Task to carry out -> Retype the data exactly, from its first line to the line containing "- move: OrangeColouredFirTree", including both, and skip any picture.

Provided data ->
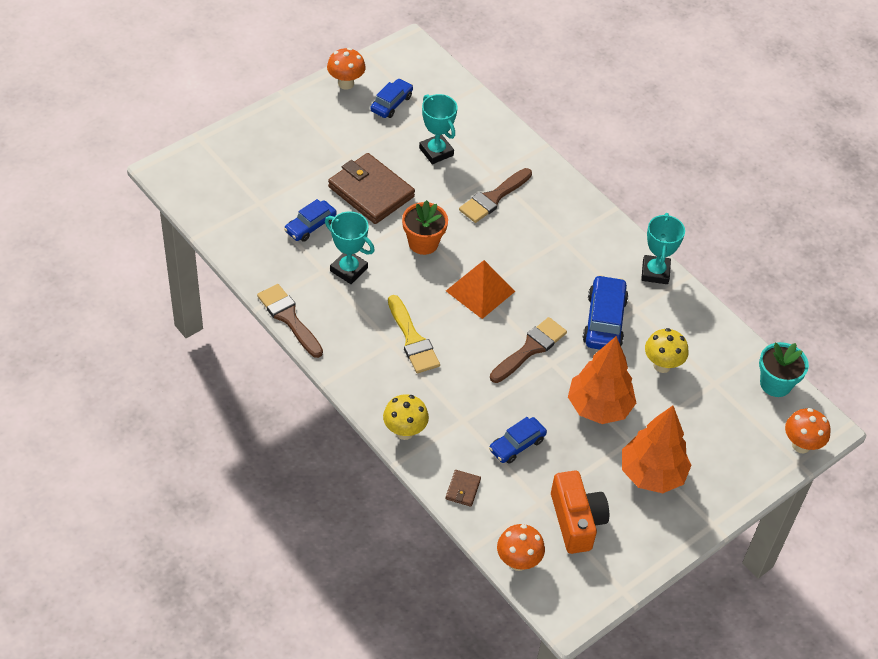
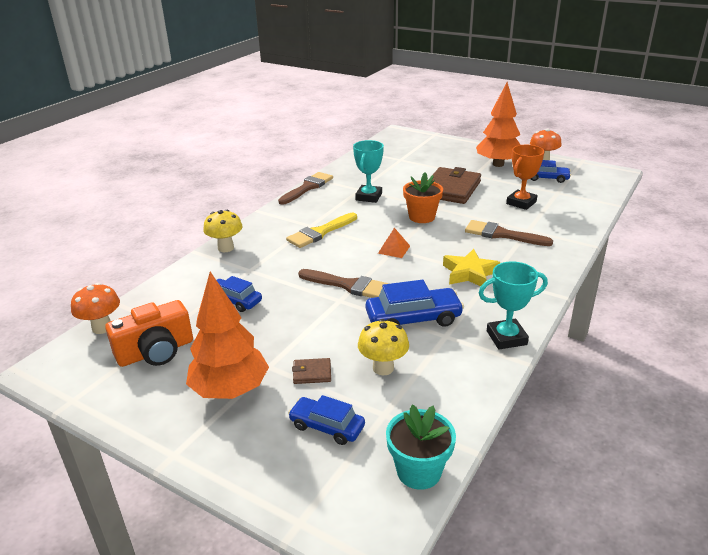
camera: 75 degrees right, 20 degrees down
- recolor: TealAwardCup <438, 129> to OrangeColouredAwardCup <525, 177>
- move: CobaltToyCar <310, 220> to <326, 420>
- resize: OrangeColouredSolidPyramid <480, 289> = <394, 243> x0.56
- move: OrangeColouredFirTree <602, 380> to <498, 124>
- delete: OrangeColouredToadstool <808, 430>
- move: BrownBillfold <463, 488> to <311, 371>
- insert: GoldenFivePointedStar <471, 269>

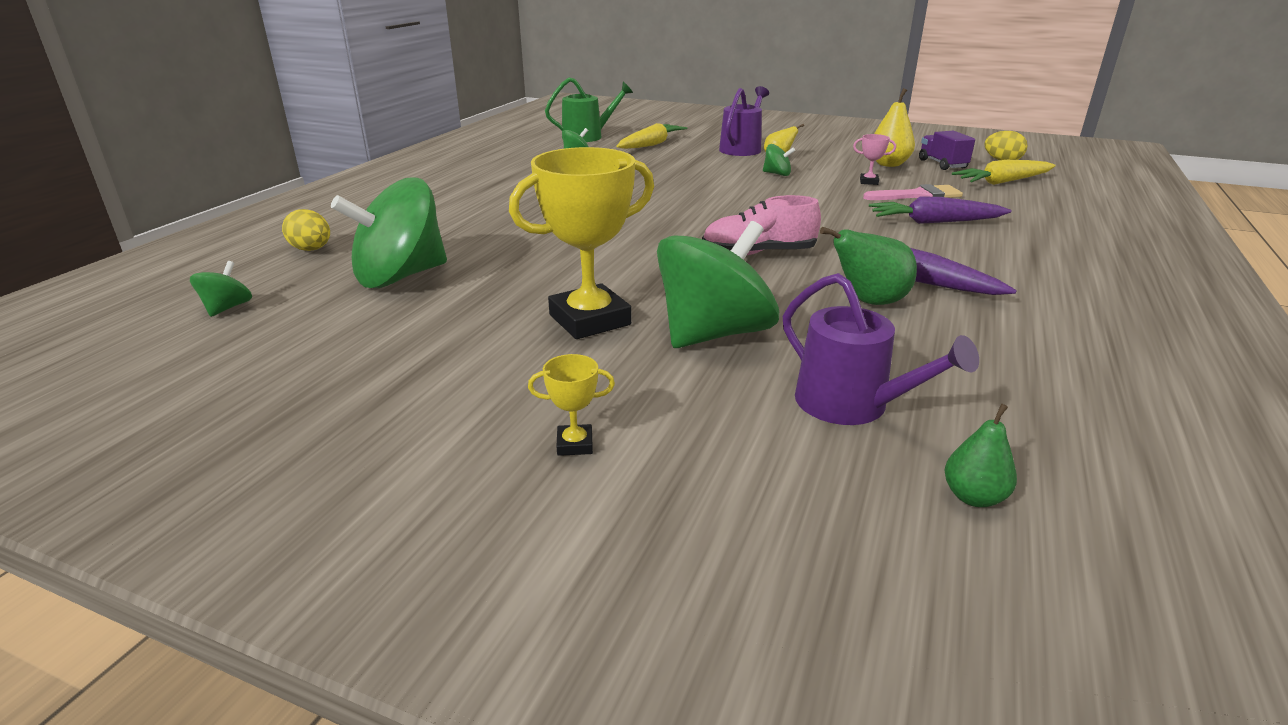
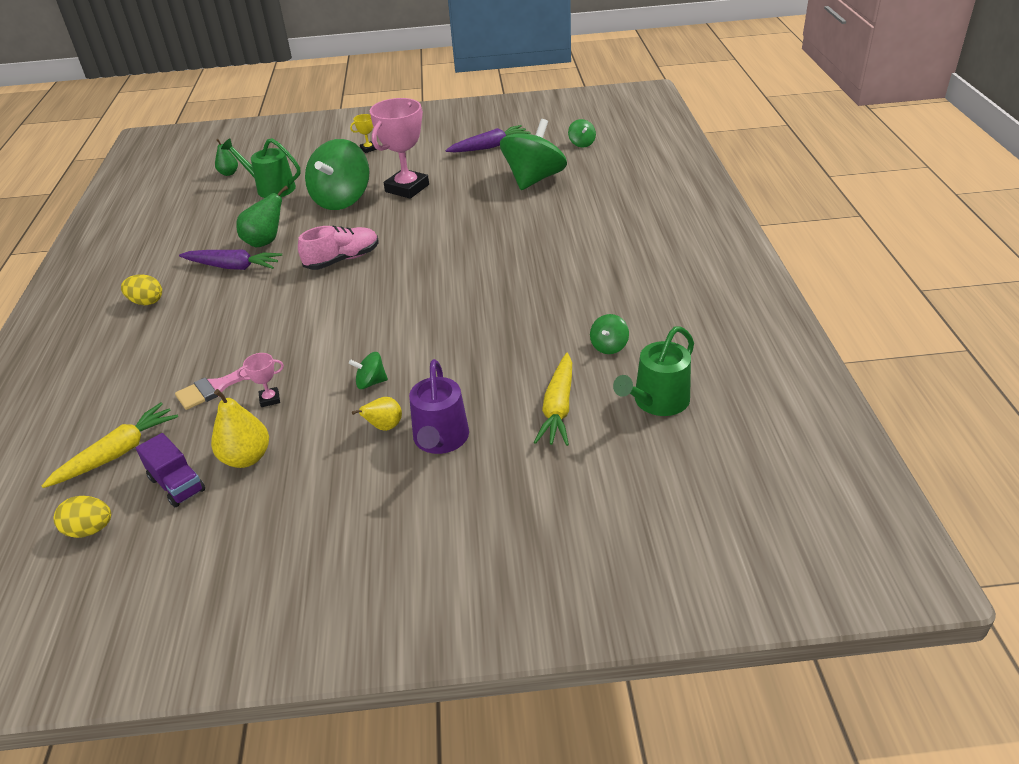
camera: 155 degrees right, 10 degrees up
- recolor: GoldenAwardCup <581, 243> to RosyAwardCup <399, 148>
- move: PurpleToyCarrot <940, 210> to <487, 138>
- move: GoldenEggShape <306, 230> to <141, 289>
- recolor: PurpleWateringPot <881, 349> to LeafGreenWateringPot <261, 168>

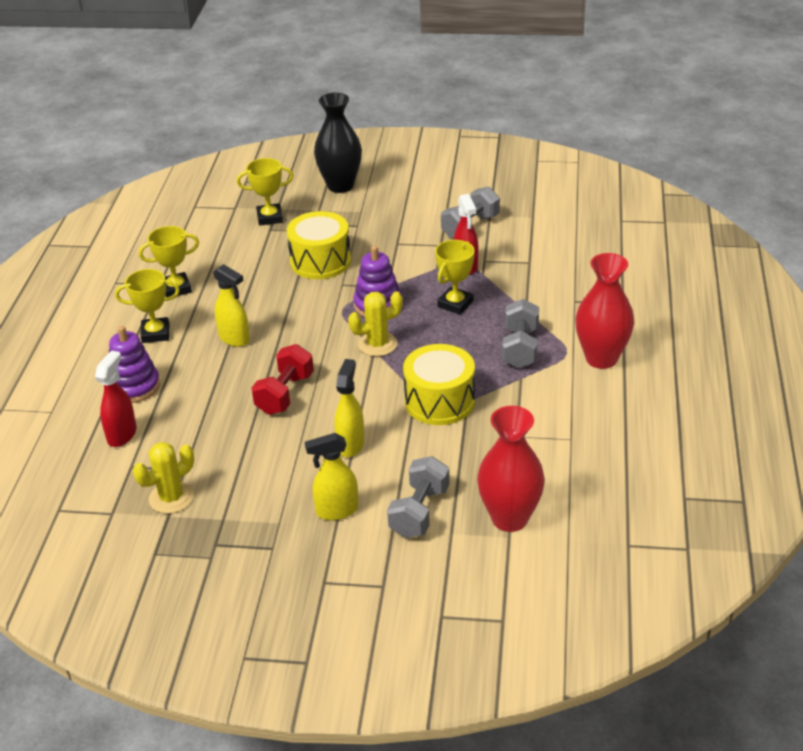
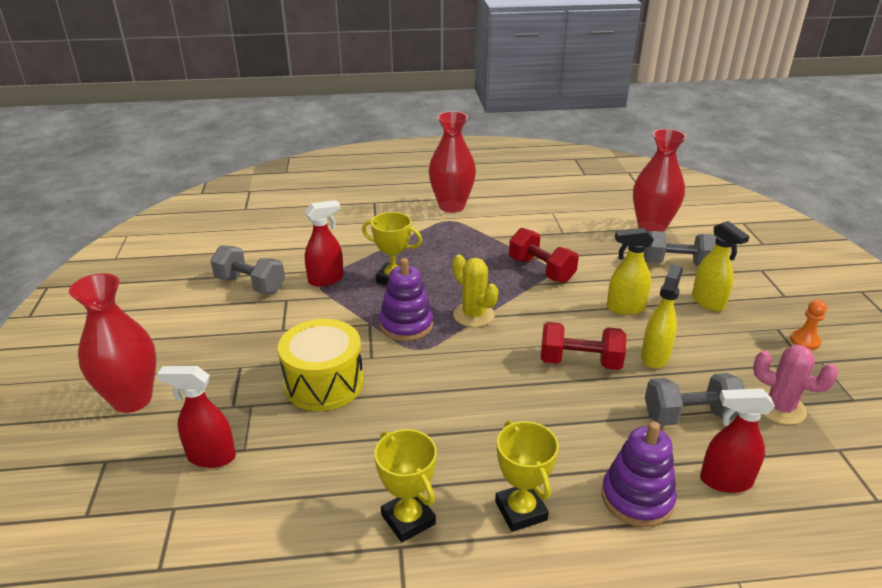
camera: 105 degrees left, 5 degrees down
- recolor: BlackVase <338, 143> to ScarletVase <113, 343>
- replace: GoldenAwardCup <265, 192> to ScarletSprayCleaner <196, 417>
- move: GoldenSprayCleaner <231, 305> to <662, 317>
- move: GrayDumbbell <520, 333> to <695, 399>
- replace: GoldenDrum <439, 384> to ScarletDumbbell <544, 255>
- recolor: GoldenCactus <163, 478> to RosyCactus <795, 384>
- insert: OrangeColouredPawn <808, 325>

Task answer ->
camera: 75 degrees right, 20 degrees down
- recolor: TealAwardCup <438, 129> to OrangeColouredAwardCup <525, 177>
- move: CobaltToyCar <310, 220> to <326, 420>
- resize: OrangeColouredSolidPyramid <480, 289> = <394, 243> x0.56
- move: OrangeColouredFirTree <602, 380> to <498, 124>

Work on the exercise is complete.